*WORK ITEM*: Tally the lines below that contain "white". The number is the whole answer.

*DATA EXCERPT*:
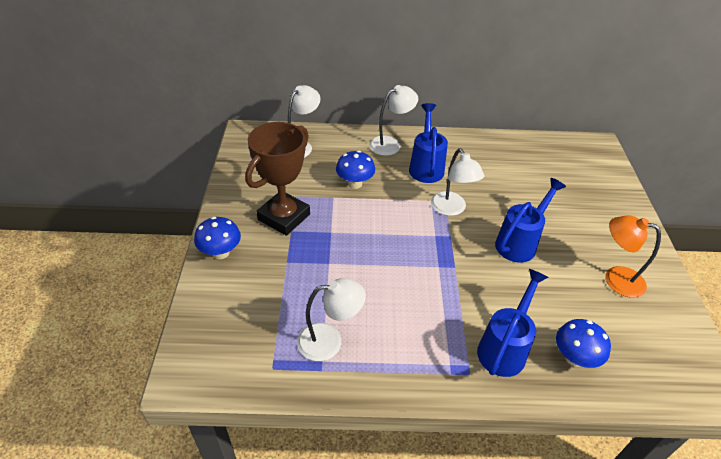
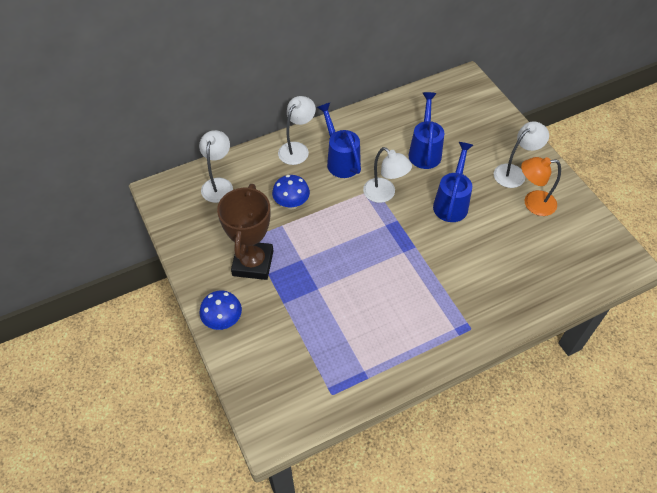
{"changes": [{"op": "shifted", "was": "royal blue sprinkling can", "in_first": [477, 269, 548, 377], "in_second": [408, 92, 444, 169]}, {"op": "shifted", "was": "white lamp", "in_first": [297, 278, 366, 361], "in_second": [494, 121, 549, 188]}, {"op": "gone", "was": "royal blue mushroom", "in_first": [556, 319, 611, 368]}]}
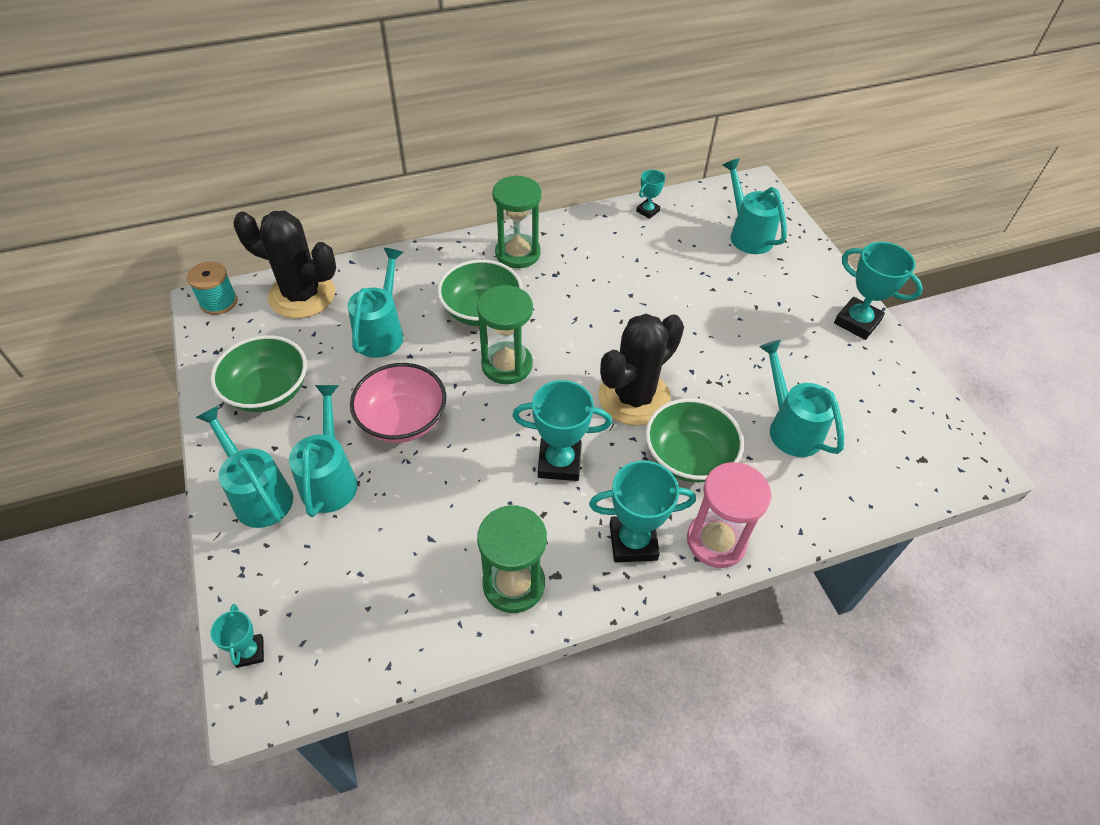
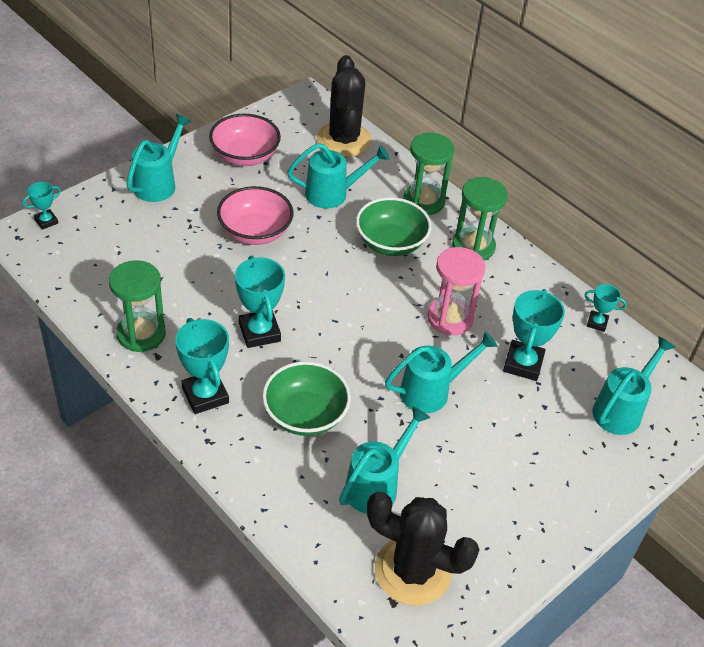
{"changes": [{"op": "shifted", "was": "turquoise prize cup", "in_first": [834, 242, 923, 340], "in_second": [503, 289, 565, 381]}, {"op": "gone", "was": "turquoise spool", "in_first": [187, 261, 237, 315]}, {"op": "shifted", "was": "leaf-green sandglass", "in_first": [477, 285, 533, 384], "in_second": [403, 133, 454, 215]}, {"op": "shifted", "was": "black saguaro cactus", "in_first": [598, 314, 684, 426], "in_second": [367, 492, 479, 606]}, {"op": "repainted", "was": "leaf-green bowl", "now": "rose-pink bowl", "in_first": [211, 335, 307, 412], "in_second": [209, 114, 281, 166]}, {"op": "shifted", "was": "turquoise sprinkling can", "in_first": [289, 385, 358, 517], "in_second": [385, 331, 497, 413]}, {"op": "shifted", "was": "rose-pink sandglass", "in_first": [687, 462, 771, 568], "in_second": [427, 247, 486, 335]}]}
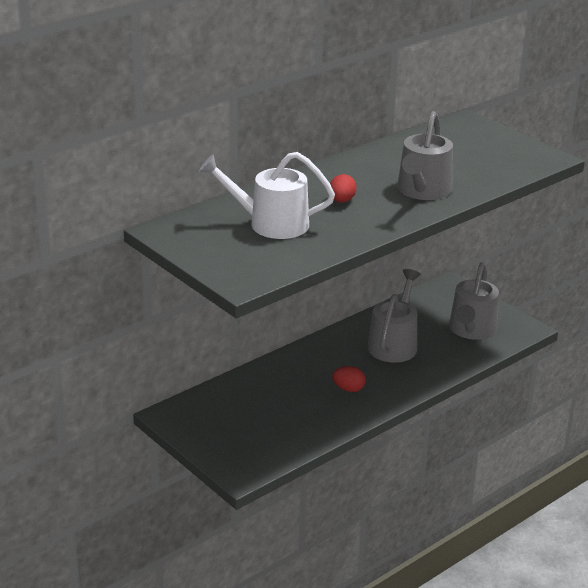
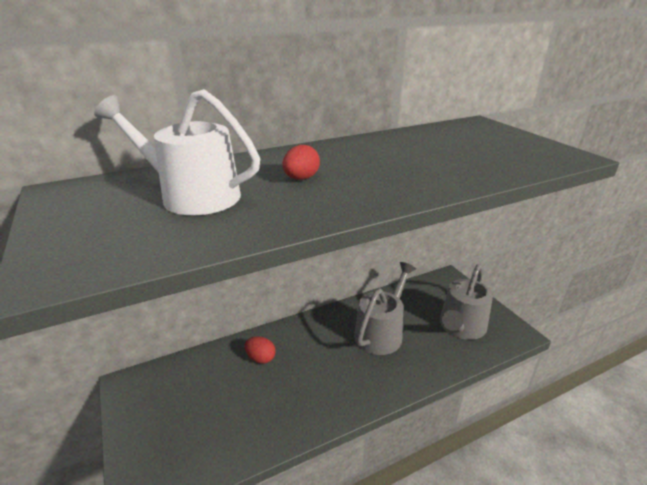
{"changes": [{"op": "gone", "was": "ash-grey sprinkling can", "in_first": [397, 111, 453, 200]}, {"op": "shifted", "was": "red egg shape", "in_first": [332, 366, 366, 392], "in_second": [245, 336, 276, 364]}]}
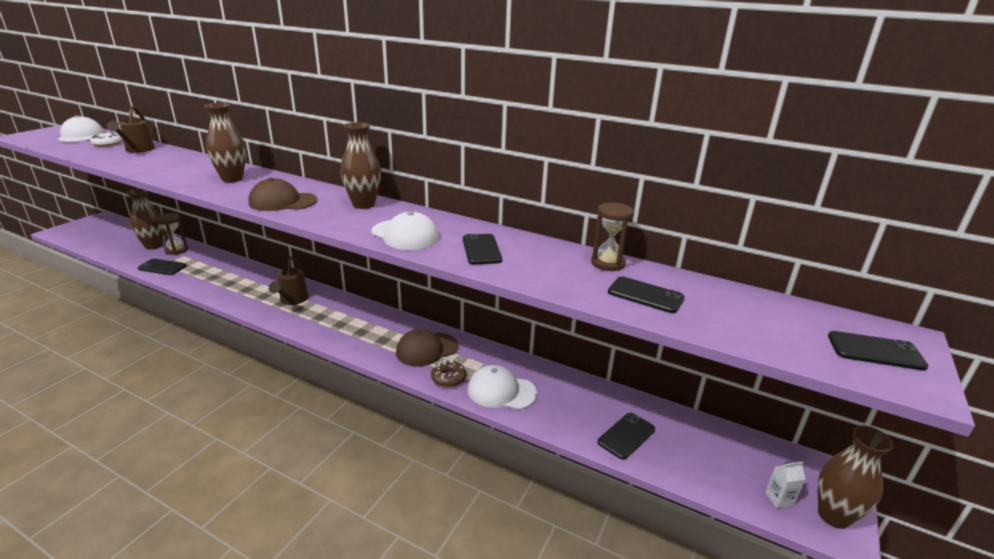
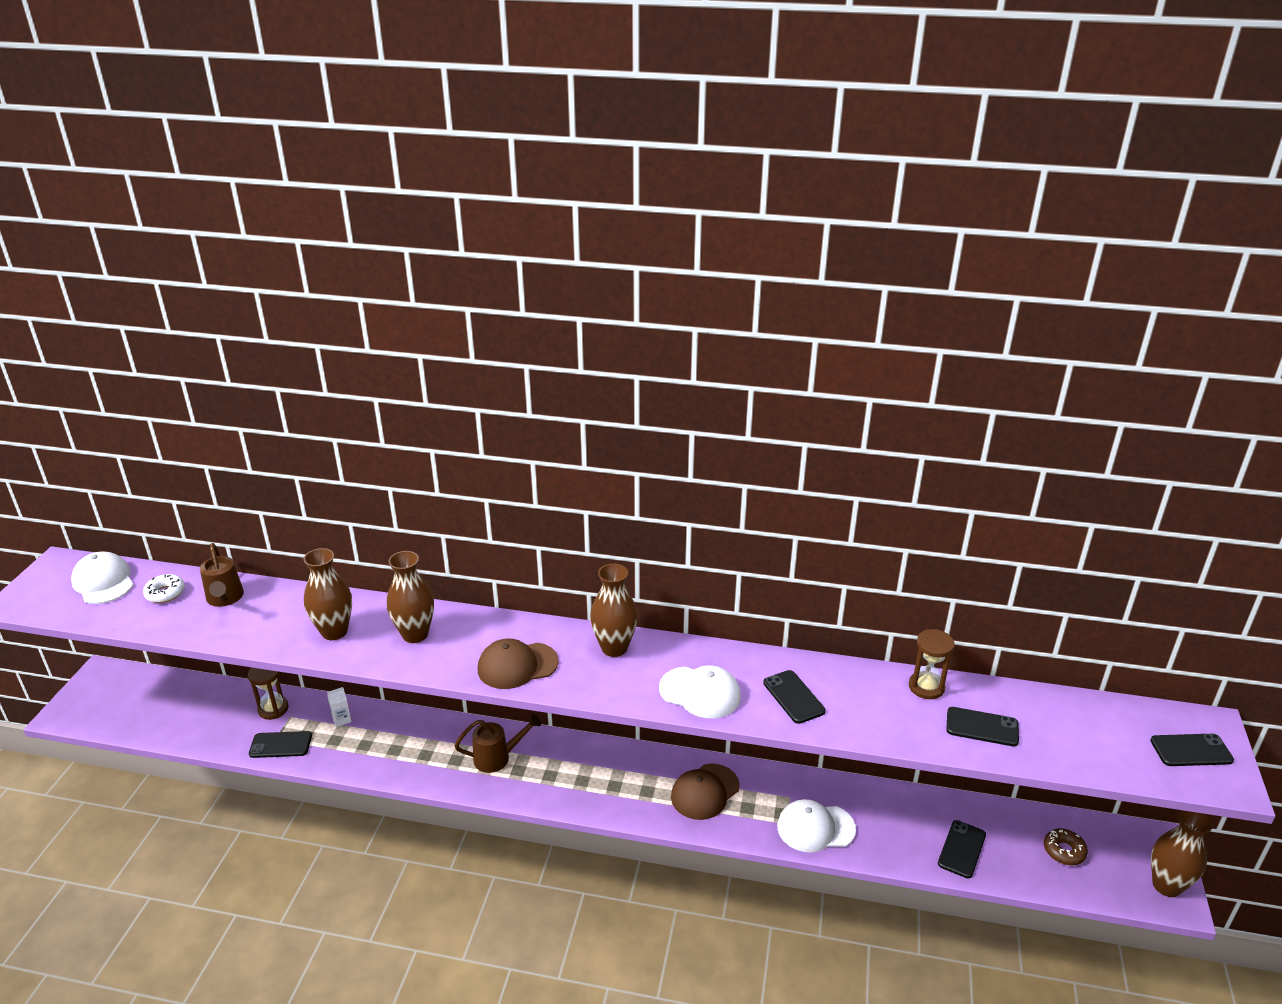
{"changes": [{"op": "shifted", "was": "dark brown tall vase", "in_first": [127, 188, 163, 250], "in_second": [303, 548, 352, 640]}, {"op": "rotated", "was": "dark brown sprinkling can", "in_first": [269, 256, 309, 305], "in_second": [454, 714, 541, 773], "clockwise": -90}, {"op": "shifted", "was": "dark brown doughnut", "in_first": [431, 360, 466, 387], "in_second": [1044, 828, 1088, 865]}, {"op": "shifted", "was": "white carton", "in_first": [765, 462, 806, 508], "in_second": [327, 687, 352, 727]}]}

*EXERCISE OUTPUT*: 2